● **GOAL OF THE EXERCISE**: Word for word, copy the line that contains "GPS pin RX: GP5 -> GP7" and each line after it in the data below. Pictures stay out of the copy.

● **RECORDS SUPPLIED**:
────

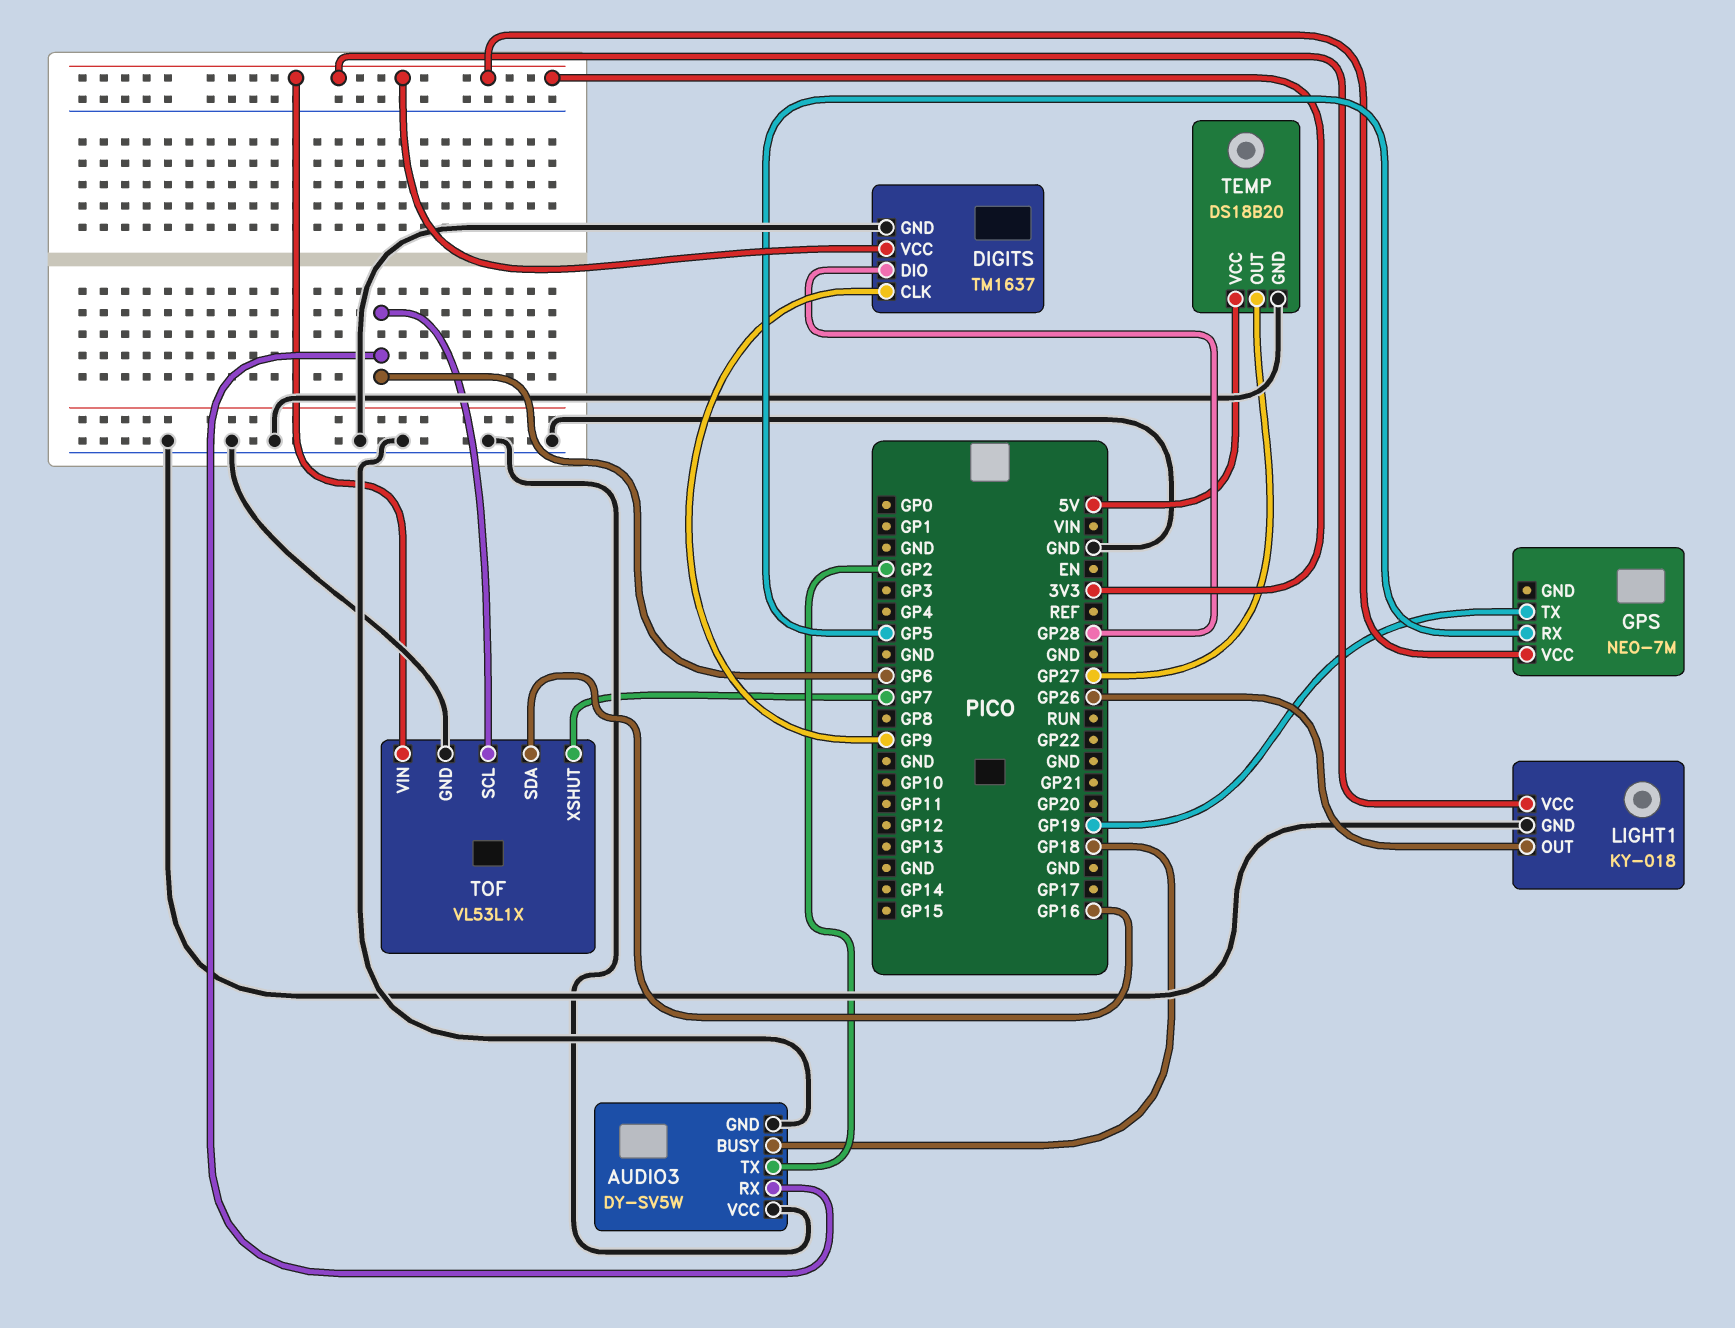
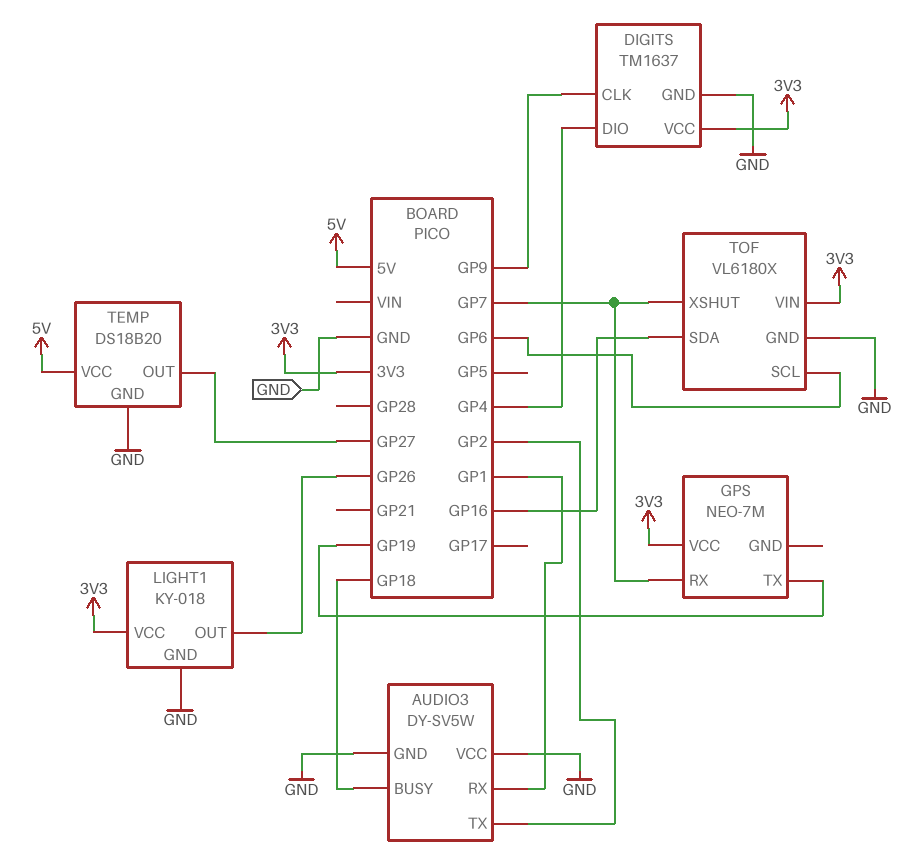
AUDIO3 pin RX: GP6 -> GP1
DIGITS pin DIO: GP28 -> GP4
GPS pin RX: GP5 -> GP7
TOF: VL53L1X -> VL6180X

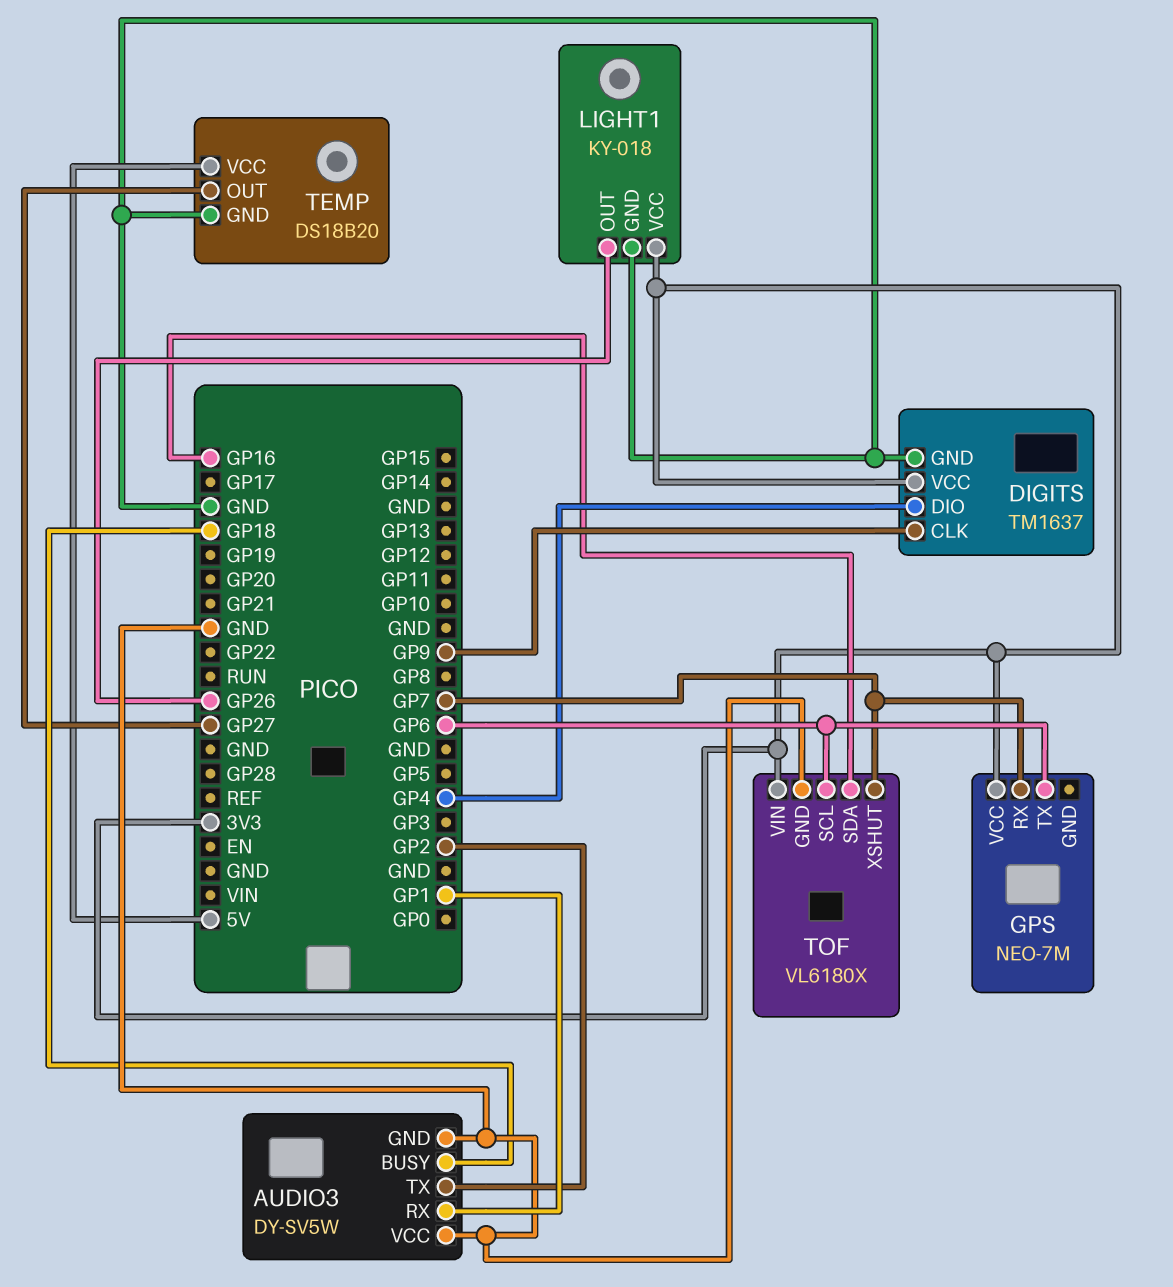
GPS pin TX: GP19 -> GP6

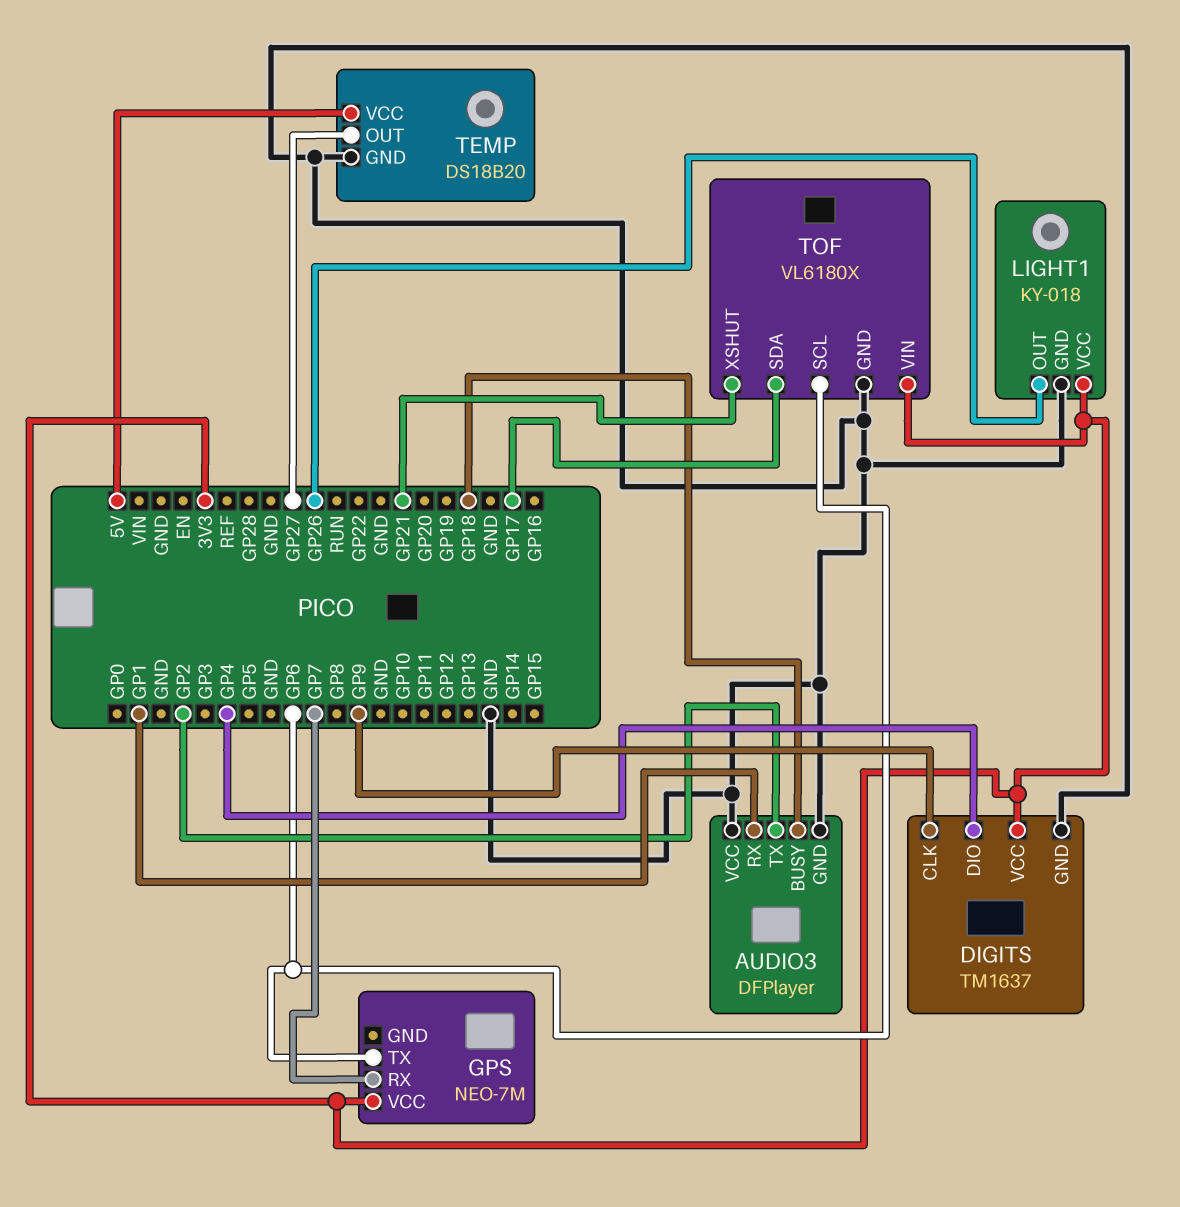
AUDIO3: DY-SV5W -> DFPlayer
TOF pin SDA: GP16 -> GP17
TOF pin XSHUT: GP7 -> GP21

────

● **TASK SOLUTION**:
GPS pin RX: GP5 -> GP7
TOF: VL53L1X -> VL6180X

GPS pin TX: GP19 -> GP6

AUDIO3: DY-SV5W -> DFPlayer
TOF pin SDA: GP16 -> GP17
TOF pin XSHUT: GP7 -> GP21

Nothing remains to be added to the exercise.